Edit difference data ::
──────

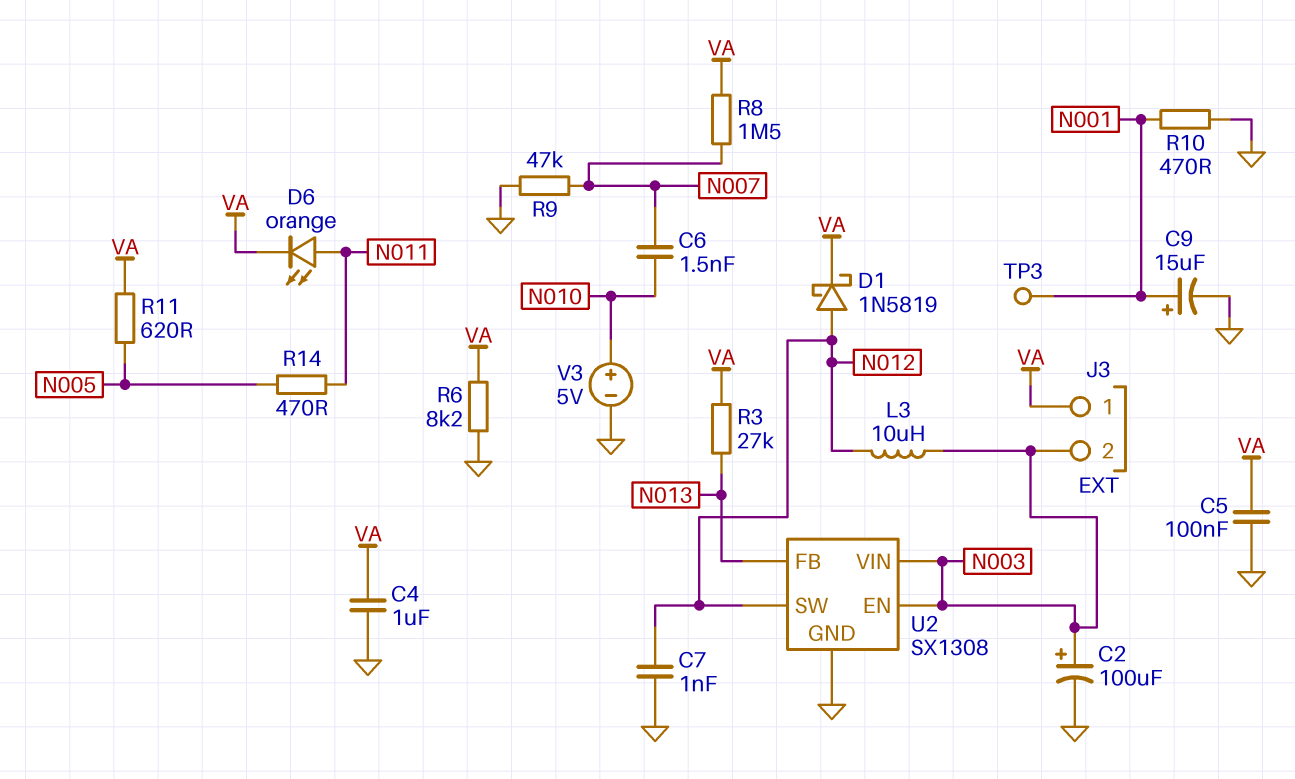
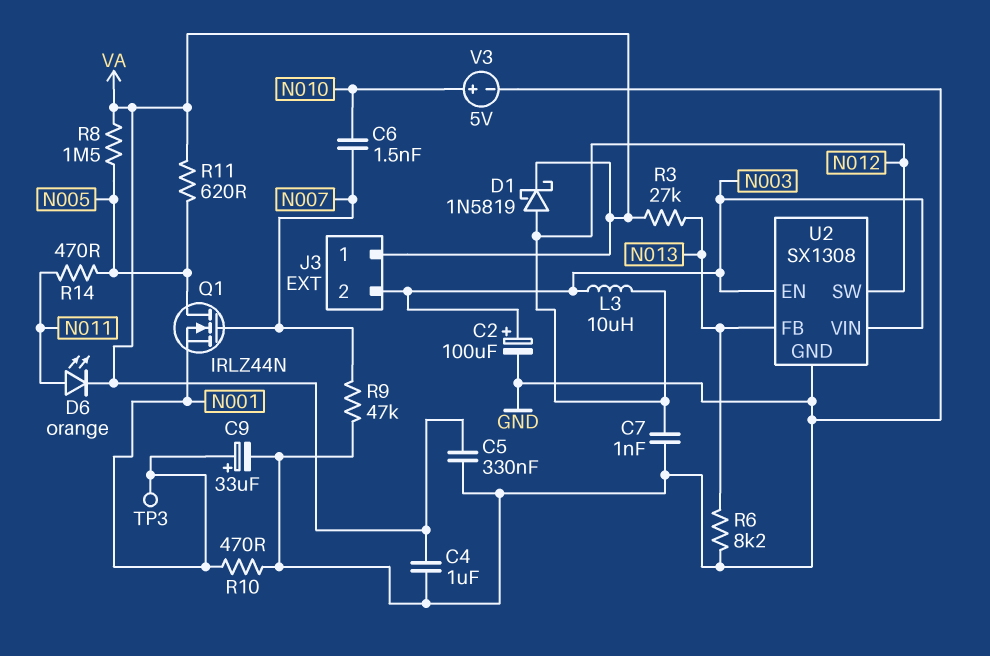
C5: 100nF (GND, VA) -> 330nF (GND, VA)
C9: 15uF (plus N001, minus GND) -> 33uF (plus N001, minus GND)
Q1: none -> NMOS IRLZ44N (G N007, D N005, S N001)
R6: 8.2k (GND, VA) -> 8.2k (GND, N013)
R8: 1.5M (N007, VA) -> 1.5M (N005, VA)

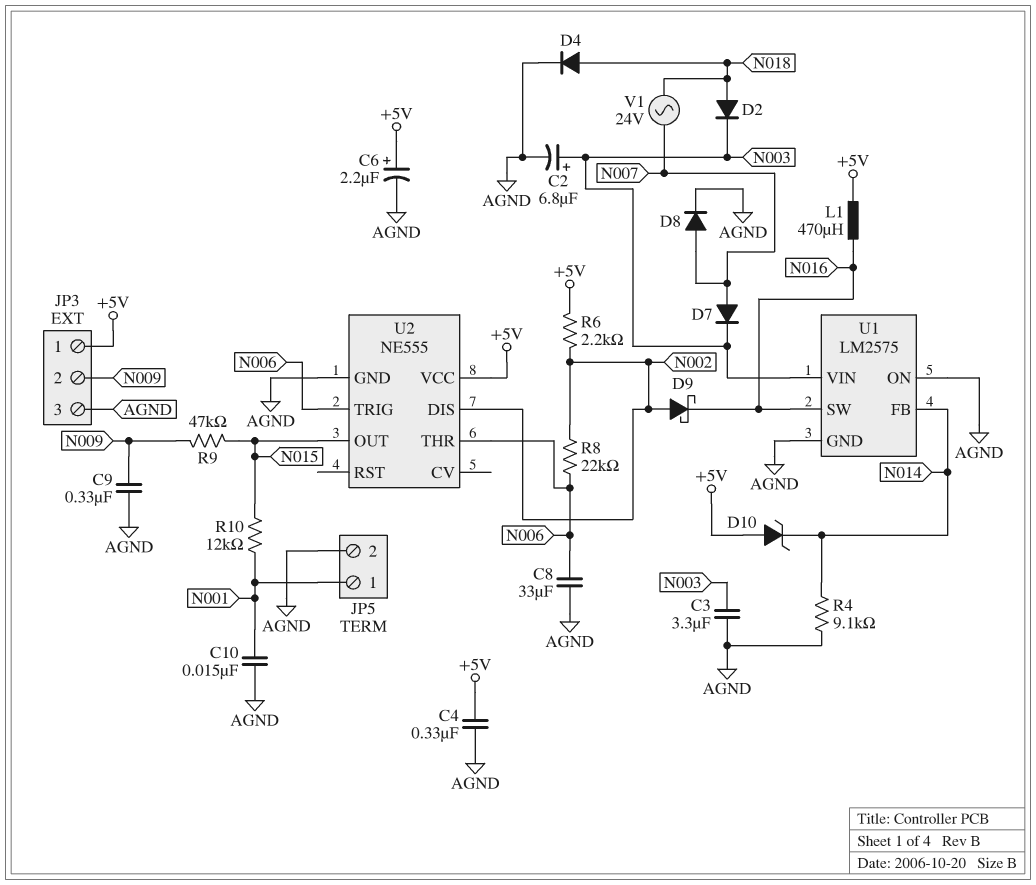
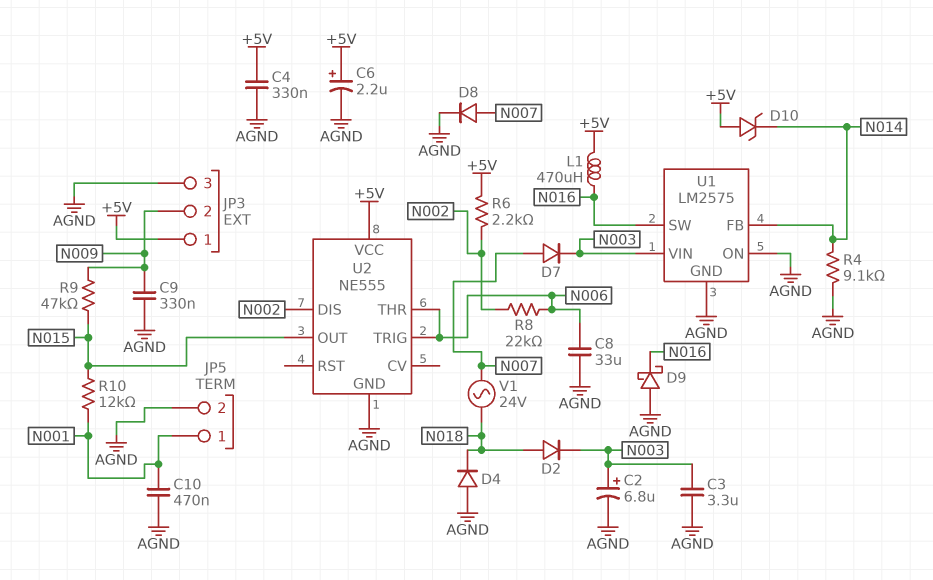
C10: 15nF (AGND, N001) -> 470nF (AGND, N001)
D4: diode (A N018, K AGND) -> diode (A AGND, K N018)
D9: schottky (A N002, K N016) -> schottky (A AGND, K N016)

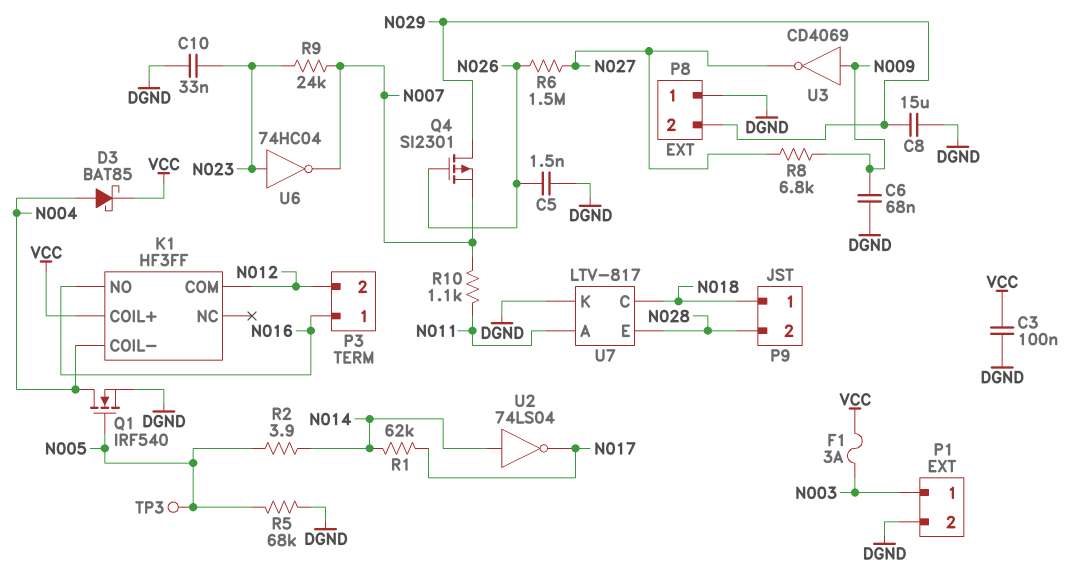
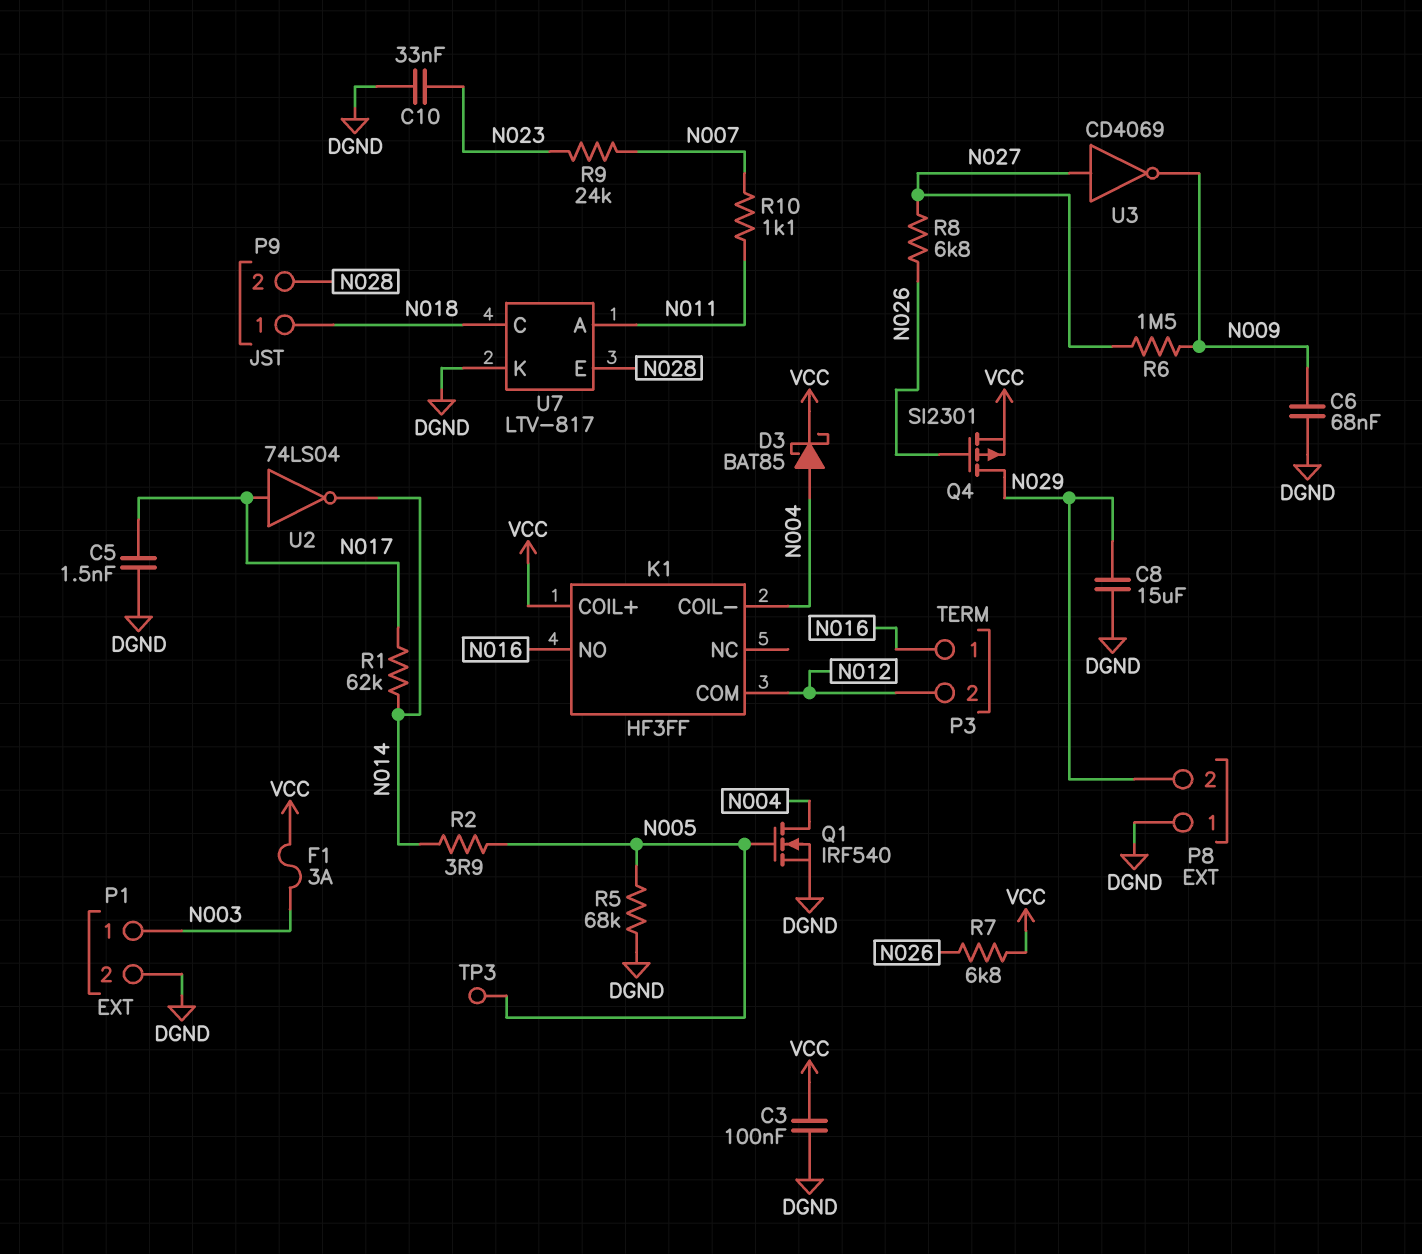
C5: 1.5nF (DGND, N026) -> 1.5nF (DGND, N017)
Q4: PMOS SI2301 (G N026, D N029, S N007) -> PMOS SI2301 (G N026, D N029, S VCC)
R6: 1.5M (N026, N027) -> 1.5M (N009, N027)
R7: none -> 6.8k (N026, VCC)
R8: 6.8k (N009, N027) -> 6.8k (N026, N027)
U2: NOT 74LS04 (in N014, out N017) -> NOT 74LS04 (in N017, out N014)
U3: NOT CD4069 (in N009, out N027) -> NOT CD4069 (in N027, out N009)
U6: NOT 74HC04 (in N023, out N007) -> none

──────

Exercise goal ::
Please set down the records exactly, and keep every image out of the copy.

Answer box ::
C5: 100nF (GND, VA) -> 330nF (GND, VA)
C9: 15uF (plus N001, minus GND) -> 33uF (plus N001, minus GND)
Q1: none -> NMOS IRLZ44N (G N007, D N005, S N001)
R6: 8.2k (GND, VA) -> 8.2k (GND, N013)
R8: 1.5M (N007, VA) -> 1.5M (N005, VA)

C10: 15nF (AGND, N001) -> 470nF (AGND, N001)
D4: diode (A N018, K AGND) -> diode (A AGND, K N018)
D9: schottky (A N002, K N016) -> schottky (A AGND, K N016)

C5: 1.5nF (DGND, N026) -> 1.5nF (DGND, N017)
Q4: PMOS SI2301 (G N026, D N029, S N007) -> PMOS SI2301 (G N026, D N029, S VCC)
R6: 1.5M (N026, N027) -> 1.5M (N009, N027)
R7: none -> 6.8k (N026, VCC)
R8: 6.8k (N009, N027) -> 6.8k (N026, N027)
U2: NOT 74LS04 (in N014, out N017) -> NOT 74LS04 (in N017, out N014)
U3: NOT CD4069 (in N009, out N027) -> NOT CD4069 (in N027, out N009)
U6: NOT 74HC04 (in N023, out N007) -> none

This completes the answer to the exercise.